:: RECORD EXTRACTS ::
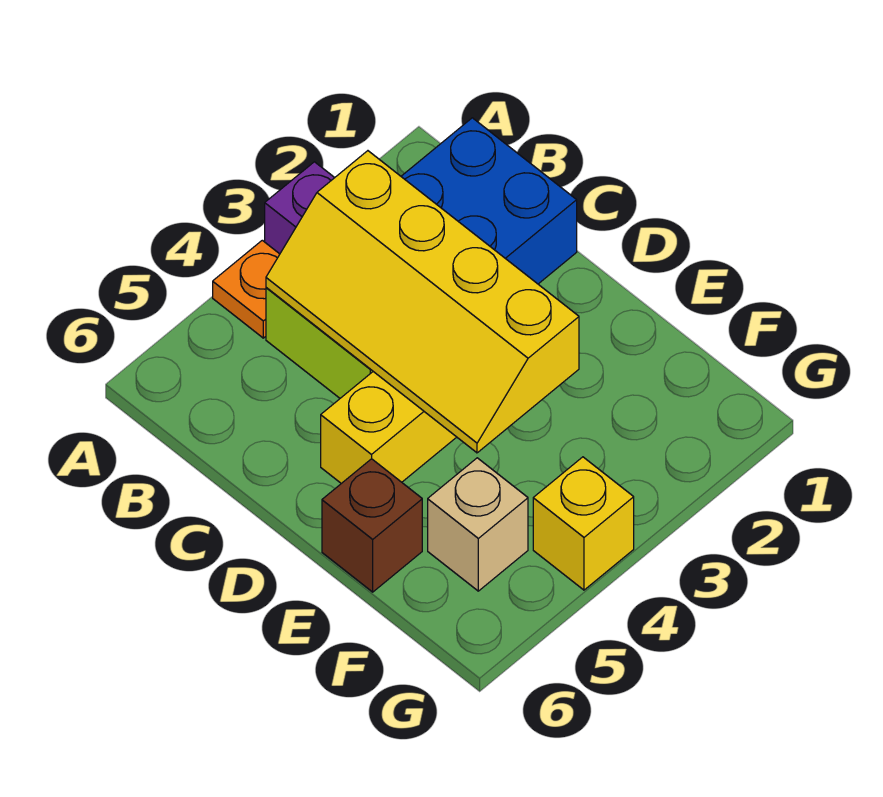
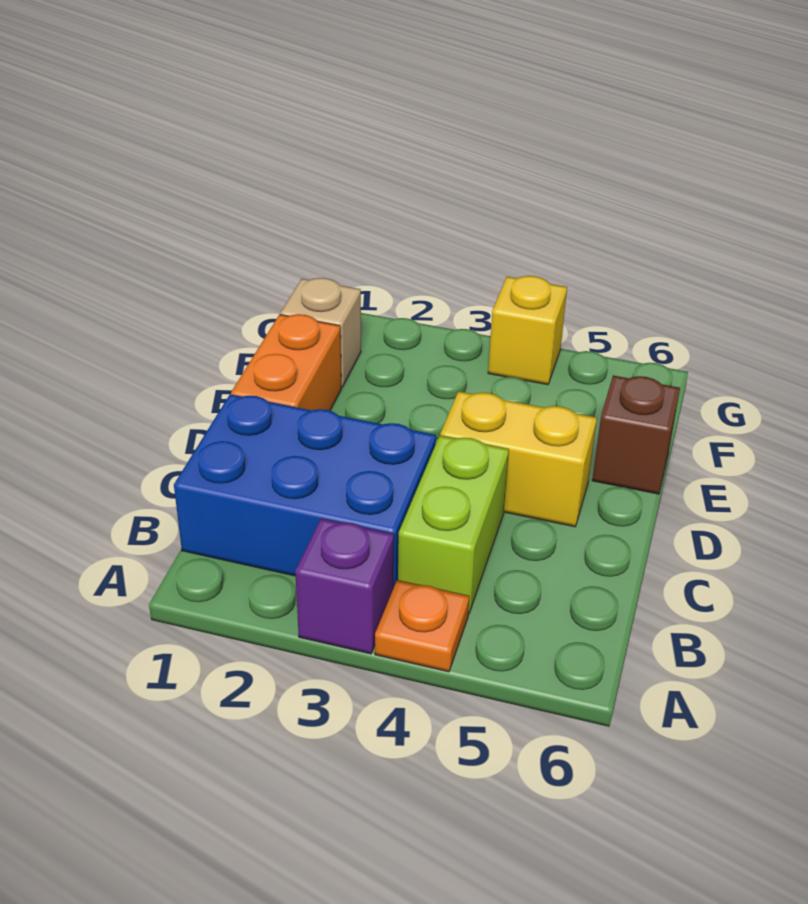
yellow slope B3:E4 level 2 top 3 -> none
none -> orange brick D1:E1 level 1
tan brick F5 level 1 -> tan brick F1 level 1

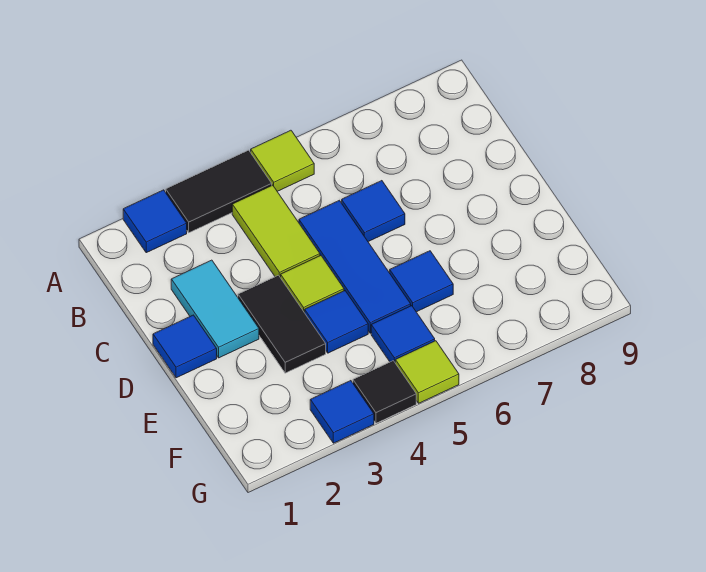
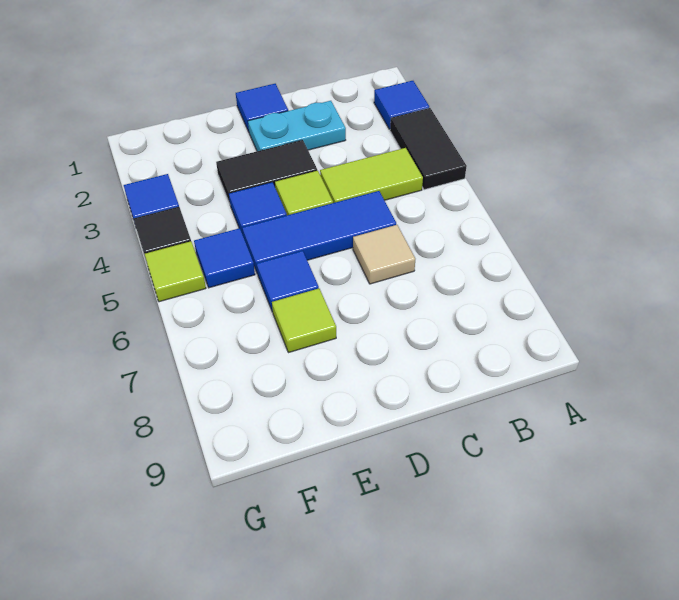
lime tile A5 level 1 -> lime tile E7 level 1
cyan tile C2:D2 level 1 -> cyan plate C2:D2 level 1
blue tile C6 level 1 -> tan tile C6 level 1

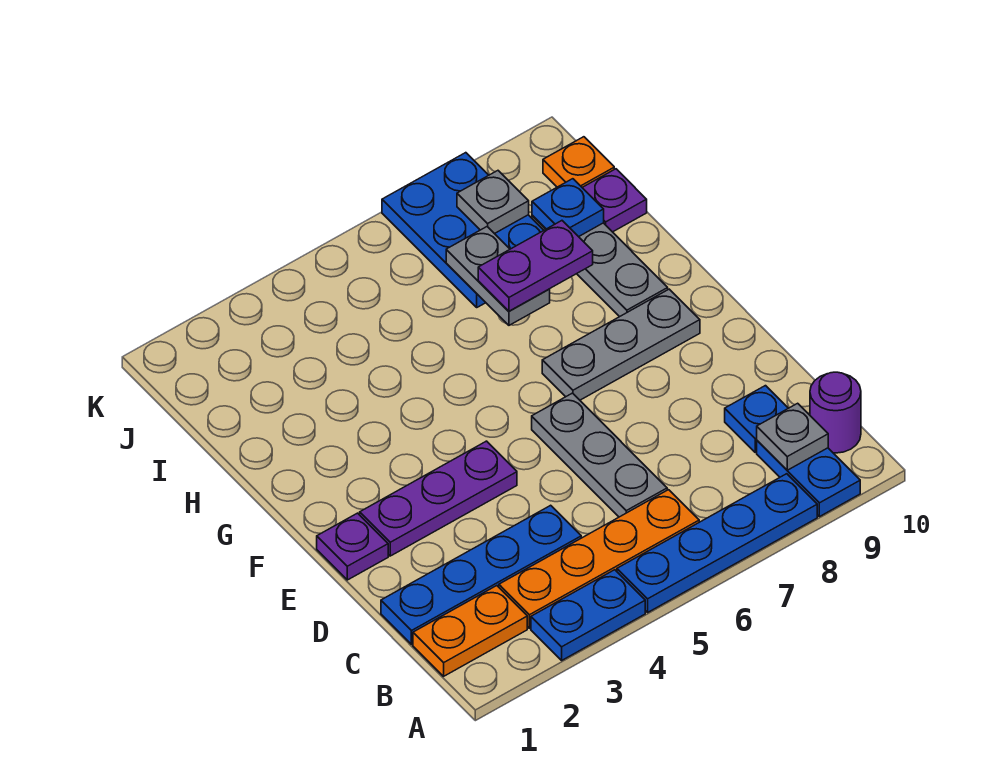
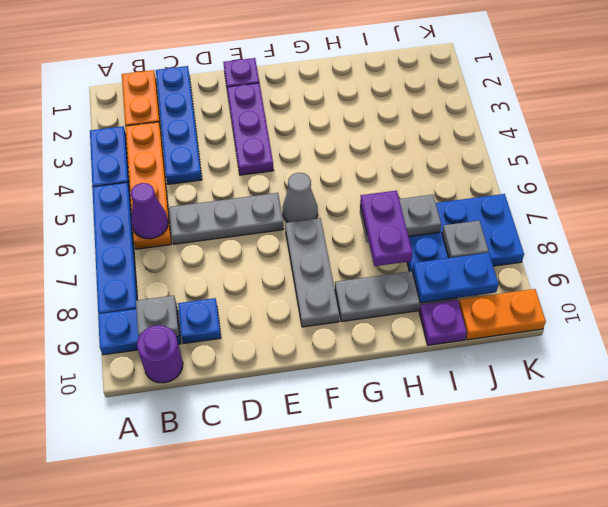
none -> purple cone B6 level 2
none -> grey cone F6 level 1
blue plate I9 level 2 -> blue plate I9:J9 level 2
orange plate J10 level 1 -> orange plate J10:K10 level 1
:::
In the data above, please extract the lines from the first one through the line with "none -> grey cone F6 level 1", exactly, and keep pictures out.

yellow slope B3:E4 level 2 top 3 -> none
none -> orange brick D1:E1 level 1
tan brick F5 level 1 -> tan brick F1 level 1

lime tile A5 level 1 -> lime tile E7 level 1
cyan tile C2:D2 level 1 -> cyan plate C2:D2 level 1
blue tile C6 level 1 -> tan tile C6 level 1

none -> purple cone B6 level 2
none -> grey cone F6 level 1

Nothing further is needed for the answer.